**To do:**
From the data underneath, reproduce exactly the stretch that begins at the line with "white hammer: 0 -> 2" and ends after the line with "blue screwdriver: 7 -> 5".

---- Source data

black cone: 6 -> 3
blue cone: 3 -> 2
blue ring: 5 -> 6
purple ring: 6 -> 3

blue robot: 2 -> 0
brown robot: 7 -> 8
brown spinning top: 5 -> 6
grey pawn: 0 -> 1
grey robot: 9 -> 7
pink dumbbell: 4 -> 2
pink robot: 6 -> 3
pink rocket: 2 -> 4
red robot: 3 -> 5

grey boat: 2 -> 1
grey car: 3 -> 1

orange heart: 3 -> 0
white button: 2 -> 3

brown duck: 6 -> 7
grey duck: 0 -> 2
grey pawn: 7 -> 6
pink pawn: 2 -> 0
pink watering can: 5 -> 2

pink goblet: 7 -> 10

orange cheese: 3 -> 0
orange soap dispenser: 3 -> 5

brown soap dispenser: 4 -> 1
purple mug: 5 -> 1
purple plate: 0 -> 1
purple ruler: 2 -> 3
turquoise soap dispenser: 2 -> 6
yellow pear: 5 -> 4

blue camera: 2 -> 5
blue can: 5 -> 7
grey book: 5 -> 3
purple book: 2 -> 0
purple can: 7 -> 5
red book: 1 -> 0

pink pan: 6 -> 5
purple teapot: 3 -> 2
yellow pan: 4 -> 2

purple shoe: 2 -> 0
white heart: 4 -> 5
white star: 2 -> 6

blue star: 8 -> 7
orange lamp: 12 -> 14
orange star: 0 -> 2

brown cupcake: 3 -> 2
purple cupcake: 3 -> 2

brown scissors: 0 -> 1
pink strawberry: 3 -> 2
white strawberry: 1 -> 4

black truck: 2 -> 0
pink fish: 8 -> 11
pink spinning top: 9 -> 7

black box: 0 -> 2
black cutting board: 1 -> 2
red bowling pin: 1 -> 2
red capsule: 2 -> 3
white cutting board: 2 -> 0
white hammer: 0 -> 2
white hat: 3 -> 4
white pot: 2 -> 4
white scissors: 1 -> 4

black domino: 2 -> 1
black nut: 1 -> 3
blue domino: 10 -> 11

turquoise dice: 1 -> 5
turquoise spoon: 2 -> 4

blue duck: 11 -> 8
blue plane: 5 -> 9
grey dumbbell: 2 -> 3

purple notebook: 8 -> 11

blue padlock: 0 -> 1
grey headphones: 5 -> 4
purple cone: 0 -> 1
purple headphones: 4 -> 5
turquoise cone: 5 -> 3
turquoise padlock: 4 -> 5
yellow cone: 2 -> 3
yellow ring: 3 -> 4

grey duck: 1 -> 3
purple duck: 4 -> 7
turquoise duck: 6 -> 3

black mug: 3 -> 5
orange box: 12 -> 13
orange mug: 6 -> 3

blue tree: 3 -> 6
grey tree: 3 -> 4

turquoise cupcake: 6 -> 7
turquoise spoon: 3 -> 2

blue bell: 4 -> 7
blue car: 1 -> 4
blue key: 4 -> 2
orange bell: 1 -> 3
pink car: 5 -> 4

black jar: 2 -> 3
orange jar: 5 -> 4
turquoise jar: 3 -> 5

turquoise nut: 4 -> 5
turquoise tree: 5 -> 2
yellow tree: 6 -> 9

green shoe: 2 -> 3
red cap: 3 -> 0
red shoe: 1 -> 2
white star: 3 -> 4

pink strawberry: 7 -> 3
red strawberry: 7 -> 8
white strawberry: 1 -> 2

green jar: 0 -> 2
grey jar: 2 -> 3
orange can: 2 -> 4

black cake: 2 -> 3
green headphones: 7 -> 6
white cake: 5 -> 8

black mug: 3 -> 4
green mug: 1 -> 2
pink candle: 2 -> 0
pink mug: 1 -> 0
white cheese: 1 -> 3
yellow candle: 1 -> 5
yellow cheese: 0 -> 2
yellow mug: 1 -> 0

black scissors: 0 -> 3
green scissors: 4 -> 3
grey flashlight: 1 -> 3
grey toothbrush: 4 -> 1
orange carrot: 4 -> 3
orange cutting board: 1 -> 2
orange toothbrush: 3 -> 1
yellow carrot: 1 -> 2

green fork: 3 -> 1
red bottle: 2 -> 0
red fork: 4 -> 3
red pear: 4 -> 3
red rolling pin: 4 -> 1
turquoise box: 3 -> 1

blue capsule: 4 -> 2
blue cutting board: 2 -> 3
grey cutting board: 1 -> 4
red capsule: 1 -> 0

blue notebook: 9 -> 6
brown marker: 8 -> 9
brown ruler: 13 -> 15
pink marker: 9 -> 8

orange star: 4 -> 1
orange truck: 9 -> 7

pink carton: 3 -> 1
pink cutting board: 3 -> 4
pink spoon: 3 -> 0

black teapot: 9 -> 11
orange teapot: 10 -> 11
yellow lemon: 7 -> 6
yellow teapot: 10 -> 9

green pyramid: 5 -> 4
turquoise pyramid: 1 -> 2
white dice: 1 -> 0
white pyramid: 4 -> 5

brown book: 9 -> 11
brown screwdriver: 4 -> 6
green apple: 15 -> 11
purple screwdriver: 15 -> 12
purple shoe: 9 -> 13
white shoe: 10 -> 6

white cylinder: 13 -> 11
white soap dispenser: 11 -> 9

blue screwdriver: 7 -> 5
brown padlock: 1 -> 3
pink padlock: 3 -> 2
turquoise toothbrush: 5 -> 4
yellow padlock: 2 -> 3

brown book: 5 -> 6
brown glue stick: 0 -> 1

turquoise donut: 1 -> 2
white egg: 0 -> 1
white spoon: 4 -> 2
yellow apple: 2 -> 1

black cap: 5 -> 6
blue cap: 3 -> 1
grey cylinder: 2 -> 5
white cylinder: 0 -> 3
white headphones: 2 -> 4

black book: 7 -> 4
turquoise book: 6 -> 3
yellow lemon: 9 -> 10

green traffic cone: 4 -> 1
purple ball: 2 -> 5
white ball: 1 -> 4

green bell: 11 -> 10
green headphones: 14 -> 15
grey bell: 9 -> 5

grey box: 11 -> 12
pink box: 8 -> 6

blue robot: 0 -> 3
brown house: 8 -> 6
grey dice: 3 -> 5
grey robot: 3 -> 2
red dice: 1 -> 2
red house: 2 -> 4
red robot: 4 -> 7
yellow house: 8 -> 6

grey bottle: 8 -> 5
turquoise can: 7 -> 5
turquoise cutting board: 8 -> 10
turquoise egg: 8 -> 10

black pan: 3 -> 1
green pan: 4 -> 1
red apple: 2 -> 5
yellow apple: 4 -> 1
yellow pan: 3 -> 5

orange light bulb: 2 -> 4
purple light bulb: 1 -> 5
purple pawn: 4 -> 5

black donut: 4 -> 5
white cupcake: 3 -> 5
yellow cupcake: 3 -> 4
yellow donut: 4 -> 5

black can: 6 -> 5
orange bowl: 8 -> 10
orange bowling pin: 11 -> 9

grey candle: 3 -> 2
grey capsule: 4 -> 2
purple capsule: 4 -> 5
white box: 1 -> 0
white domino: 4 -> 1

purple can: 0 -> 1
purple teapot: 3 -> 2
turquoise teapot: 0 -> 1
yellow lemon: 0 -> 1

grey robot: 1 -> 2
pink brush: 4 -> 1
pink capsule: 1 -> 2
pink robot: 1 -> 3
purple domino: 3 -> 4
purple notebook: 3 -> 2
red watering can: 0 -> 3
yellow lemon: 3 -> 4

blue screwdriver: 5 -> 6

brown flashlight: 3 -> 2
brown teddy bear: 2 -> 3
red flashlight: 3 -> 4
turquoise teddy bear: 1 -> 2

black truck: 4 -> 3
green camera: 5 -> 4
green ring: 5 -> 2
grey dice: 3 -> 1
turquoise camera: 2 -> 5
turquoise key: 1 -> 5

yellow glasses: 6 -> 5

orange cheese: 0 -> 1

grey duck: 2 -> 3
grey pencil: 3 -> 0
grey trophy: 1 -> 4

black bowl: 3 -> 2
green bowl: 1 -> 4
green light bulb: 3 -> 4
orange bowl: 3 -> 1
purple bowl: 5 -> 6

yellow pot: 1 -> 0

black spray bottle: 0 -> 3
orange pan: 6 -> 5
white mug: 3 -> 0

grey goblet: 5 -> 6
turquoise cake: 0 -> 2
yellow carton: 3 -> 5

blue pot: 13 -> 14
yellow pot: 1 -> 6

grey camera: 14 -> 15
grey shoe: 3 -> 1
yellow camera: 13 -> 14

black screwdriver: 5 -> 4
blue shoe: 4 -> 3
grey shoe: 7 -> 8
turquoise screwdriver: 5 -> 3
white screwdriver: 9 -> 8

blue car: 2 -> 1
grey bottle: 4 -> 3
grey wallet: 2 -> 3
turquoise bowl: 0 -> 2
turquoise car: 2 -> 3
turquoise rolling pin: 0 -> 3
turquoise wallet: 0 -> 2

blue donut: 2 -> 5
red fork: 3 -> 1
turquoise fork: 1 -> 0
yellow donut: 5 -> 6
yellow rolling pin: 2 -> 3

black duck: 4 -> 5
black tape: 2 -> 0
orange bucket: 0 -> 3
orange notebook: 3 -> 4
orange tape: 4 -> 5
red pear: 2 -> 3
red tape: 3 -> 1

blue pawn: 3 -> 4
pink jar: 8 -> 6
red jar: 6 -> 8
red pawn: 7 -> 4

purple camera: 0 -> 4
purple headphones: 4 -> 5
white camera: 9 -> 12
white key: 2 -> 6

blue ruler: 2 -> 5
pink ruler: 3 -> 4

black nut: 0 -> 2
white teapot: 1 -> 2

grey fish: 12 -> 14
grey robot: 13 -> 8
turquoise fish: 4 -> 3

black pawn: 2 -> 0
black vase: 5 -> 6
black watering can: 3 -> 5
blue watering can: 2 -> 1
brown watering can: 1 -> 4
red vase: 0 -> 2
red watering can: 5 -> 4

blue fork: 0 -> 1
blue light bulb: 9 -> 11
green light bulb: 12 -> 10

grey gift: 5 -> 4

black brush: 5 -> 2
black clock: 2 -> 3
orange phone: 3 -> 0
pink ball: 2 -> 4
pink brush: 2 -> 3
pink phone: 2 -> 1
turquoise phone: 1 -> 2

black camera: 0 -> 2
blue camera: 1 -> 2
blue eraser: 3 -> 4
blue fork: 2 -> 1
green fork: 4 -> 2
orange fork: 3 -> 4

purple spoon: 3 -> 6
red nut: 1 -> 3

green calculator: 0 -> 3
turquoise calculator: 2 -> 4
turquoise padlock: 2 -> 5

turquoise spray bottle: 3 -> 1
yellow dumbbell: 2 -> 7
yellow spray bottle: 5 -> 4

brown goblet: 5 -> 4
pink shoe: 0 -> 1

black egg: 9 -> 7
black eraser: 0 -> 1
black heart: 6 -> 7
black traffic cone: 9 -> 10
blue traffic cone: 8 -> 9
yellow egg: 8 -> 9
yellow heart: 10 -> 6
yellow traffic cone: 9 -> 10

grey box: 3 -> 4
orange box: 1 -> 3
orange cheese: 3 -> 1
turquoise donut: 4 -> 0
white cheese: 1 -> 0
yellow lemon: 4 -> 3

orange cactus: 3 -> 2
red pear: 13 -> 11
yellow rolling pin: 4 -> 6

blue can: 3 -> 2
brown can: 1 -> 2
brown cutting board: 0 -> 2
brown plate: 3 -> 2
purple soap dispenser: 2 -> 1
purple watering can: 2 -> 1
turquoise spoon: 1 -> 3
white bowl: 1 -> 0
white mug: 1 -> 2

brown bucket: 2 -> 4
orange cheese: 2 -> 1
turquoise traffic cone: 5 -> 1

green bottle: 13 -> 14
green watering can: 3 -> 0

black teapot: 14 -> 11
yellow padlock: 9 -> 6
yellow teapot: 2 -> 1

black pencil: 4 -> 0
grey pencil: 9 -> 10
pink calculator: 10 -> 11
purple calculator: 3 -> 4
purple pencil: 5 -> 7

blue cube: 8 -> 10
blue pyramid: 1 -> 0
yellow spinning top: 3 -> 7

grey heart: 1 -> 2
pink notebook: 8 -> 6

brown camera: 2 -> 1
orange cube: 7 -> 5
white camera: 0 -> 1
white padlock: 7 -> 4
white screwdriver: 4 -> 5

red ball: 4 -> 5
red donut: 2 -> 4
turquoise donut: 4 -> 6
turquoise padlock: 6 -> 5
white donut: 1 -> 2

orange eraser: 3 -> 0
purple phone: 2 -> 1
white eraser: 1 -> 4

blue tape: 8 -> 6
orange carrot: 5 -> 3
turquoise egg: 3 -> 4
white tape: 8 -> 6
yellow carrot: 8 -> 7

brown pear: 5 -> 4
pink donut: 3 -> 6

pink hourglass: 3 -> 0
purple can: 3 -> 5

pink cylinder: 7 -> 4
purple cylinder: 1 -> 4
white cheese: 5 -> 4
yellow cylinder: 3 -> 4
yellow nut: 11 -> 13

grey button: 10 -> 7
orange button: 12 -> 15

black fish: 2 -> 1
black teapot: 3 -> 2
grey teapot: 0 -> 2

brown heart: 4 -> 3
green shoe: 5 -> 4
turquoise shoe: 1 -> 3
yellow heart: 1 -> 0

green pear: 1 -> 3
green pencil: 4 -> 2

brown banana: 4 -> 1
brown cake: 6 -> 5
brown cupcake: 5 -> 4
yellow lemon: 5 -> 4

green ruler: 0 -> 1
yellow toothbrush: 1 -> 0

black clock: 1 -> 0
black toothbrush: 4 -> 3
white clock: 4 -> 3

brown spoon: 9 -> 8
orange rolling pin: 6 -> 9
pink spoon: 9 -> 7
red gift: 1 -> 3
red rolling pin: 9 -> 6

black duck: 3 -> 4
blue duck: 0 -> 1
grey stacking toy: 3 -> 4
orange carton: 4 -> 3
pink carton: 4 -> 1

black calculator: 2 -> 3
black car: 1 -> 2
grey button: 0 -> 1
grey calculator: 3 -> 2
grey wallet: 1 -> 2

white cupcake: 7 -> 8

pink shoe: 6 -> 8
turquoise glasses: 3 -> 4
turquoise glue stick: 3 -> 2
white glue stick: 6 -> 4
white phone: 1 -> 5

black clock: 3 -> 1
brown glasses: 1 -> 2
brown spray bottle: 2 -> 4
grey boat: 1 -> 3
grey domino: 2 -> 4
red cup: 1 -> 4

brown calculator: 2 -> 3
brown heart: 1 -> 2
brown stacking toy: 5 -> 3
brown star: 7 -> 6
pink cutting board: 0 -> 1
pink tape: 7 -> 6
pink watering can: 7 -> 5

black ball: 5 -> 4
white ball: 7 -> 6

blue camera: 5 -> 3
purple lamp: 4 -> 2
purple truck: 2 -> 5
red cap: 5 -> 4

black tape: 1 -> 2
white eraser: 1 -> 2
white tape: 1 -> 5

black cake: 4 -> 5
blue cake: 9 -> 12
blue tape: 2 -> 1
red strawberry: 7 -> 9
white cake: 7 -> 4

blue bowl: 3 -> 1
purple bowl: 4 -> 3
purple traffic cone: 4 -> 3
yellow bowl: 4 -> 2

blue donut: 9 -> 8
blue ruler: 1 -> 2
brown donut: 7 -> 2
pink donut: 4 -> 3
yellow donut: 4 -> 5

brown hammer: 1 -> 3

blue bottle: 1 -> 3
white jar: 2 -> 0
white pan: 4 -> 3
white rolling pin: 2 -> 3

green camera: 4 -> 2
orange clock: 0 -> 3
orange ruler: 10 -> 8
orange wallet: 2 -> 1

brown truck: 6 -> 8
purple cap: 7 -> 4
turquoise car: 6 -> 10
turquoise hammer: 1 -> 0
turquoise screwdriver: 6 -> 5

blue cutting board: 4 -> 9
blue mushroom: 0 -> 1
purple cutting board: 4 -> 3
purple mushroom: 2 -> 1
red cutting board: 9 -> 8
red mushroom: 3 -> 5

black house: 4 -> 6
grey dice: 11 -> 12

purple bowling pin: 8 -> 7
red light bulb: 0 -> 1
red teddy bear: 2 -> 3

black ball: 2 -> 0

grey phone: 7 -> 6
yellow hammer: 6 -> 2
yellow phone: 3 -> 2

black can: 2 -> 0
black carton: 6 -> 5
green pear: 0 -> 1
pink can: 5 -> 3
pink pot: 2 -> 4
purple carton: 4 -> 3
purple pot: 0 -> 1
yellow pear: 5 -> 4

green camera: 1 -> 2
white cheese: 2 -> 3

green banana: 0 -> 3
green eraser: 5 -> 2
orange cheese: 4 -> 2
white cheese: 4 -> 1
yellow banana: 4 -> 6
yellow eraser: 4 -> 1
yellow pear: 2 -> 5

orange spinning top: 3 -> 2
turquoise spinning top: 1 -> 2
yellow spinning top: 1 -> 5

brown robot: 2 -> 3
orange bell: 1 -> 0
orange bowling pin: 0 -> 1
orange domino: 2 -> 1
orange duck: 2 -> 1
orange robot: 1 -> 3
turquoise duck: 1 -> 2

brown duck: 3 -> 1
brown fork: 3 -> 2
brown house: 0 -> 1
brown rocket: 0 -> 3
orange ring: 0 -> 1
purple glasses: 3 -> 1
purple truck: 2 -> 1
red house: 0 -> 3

--------

**Exercise response:**
white hammer: 0 -> 2
white hat: 3 -> 4
white pot: 2 -> 4
white scissors: 1 -> 4

black domino: 2 -> 1
black nut: 1 -> 3
blue domino: 10 -> 11

turquoise dice: 1 -> 5
turquoise spoon: 2 -> 4

blue duck: 11 -> 8
blue plane: 5 -> 9
grey dumbbell: 2 -> 3

purple notebook: 8 -> 11

blue padlock: 0 -> 1
grey headphones: 5 -> 4
purple cone: 0 -> 1
purple headphones: 4 -> 5
turquoise cone: 5 -> 3
turquoise padlock: 4 -> 5
yellow cone: 2 -> 3
yellow ring: 3 -> 4

grey duck: 1 -> 3
purple duck: 4 -> 7
turquoise duck: 6 -> 3

black mug: 3 -> 5
orange box: 12 -> 13
orange mug: 6 -> 3

blue tree: 3 -> 6
grey tree: 3 -> 4

turquoise cupcake: 6 -> 7
turquoise spoon: 3 -> 2

blue bell: 4 -> 7
blue car: 1 -> 4
blue key: 4 -> 2
orange bell: 1 -> 3
pink car: 5 -> 4

black jar: 2 -> 3
orange jar: 5 -> 4
turquoise jar: 3 -> 5

turquoise nut: 4 -> 5
turquoise tree: 5 -> 2
yellow tree: 6 -> 9

green shoe: 2 -> 3
red cap: 3 -> 0
red shoe: 1 -> 2
white star: 3 -> 4

pink strawberry: 7 -> 3
red strawberry: 7 -> 8
white strawberry: 1 -> 2

green jar: 0 -> 2
grey jar: 2 -> 3
orange can: 2 -> 4

black cake: 2 -> 3
green headphones: 7 -> 6
white cake: 5 -> 8

black mug: 3 -> 4
green mug: 1 -> 2
pink candle: 2 -> 0
pink mug: 1 -> 0
white cheese: 1 -> 3
yellow candle: 1 -> 5
yellow cheese: 0 -> 2
yellow mug: 1 -> 0

black scissors: 0 -> 3
green scissors: 4 -> 3
grey flashlight: 1 -> 3
grey toothbrush: 4 -> 1
orange carrot: 4 -> 3
orange cutting board: 1 -> 2
orange toothbrush: 3 -> 1
yellow carrot: 1 -> 2

green fork: 3 -> 1
red bottle: 2 -> 0
red fork: 4 -> 3
red pear: 4 -> 3
red rolling pin: 4 -> 1
turquoise box: 3 -> 1

blue capsule: 4 -> 2
blue cutting board: 2 -> 3
grey cutting board: 1 -> 4
red capsule: 1 -> 0

blue notebook: 9 -> 6
brown marker: 8 -> 9
brown ruler: 13 -> 15
pink marker: 9 -> 8

orange star: 4 -> 1
orange truck: 9 -> 7

pink carton: 3 -> 1
pink cutting board: 3 -> 4
pink spoon: 3 -> 0

black teapot: 9 -> 11
orange teapot: 10 -> 11
yellow lemon: 7 -> 6
yellow teapot: 10 -> 9

green pyramid: 5 -> 4
turquoise pyramid: 1 -> 2
white dice: 1 -> 0
white pyramid: 4 -> 5

brown book: 9 -> 11
brown screwdriver: 4 -> 6
green apple: 15 -> 11
purple screwdriver: 15 -> 12
purple shoe: 9 -> 13
white shoe: 10 -> 6

white cylinder: 13 -> 11
white soap dispenser: 11 -> 9

blue screwdriver: 7 -> 5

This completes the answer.